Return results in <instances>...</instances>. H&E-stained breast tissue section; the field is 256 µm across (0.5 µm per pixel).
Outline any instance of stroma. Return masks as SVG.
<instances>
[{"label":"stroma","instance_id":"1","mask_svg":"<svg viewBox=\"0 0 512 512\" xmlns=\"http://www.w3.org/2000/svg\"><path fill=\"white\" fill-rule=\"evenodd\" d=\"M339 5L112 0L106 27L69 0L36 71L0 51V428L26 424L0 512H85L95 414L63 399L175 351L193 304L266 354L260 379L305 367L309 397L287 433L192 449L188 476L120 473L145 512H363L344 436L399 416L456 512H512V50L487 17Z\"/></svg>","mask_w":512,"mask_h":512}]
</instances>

------------------------------------------------

* TASK DIRECTIONS
Print all of the data exactly as it was given.

* FULL ANSWER
Return results in <instances>...</instances>. H&E-stained breast tissue section; the field is 256 µm across (0.5 µm per pixel).
Outline any instance of stroma. Return masks as SVG.
<instances>
[{"label":"stroma","instance_id":"1","mask_svg":"<svg viewBox=\"0 0 512 512\" xmlns=\"http://www.w3.org/2000/svg\"><path fill=\"white\" fill-rule=\"evenodd\" d=\"M339 5L112 0L106 27L69 0L36 71L0 51V428L26 424L0 512H85L95 414L63 399L175 351L193 304L266 354L260 379L305 367L309 397L287 433L192 449L188 476L120 473L145 512H363L344 436L399 416L456 512H512V50L487 17Z\"/></svg>","mask_w":512,"mask_h":512}]
</instances>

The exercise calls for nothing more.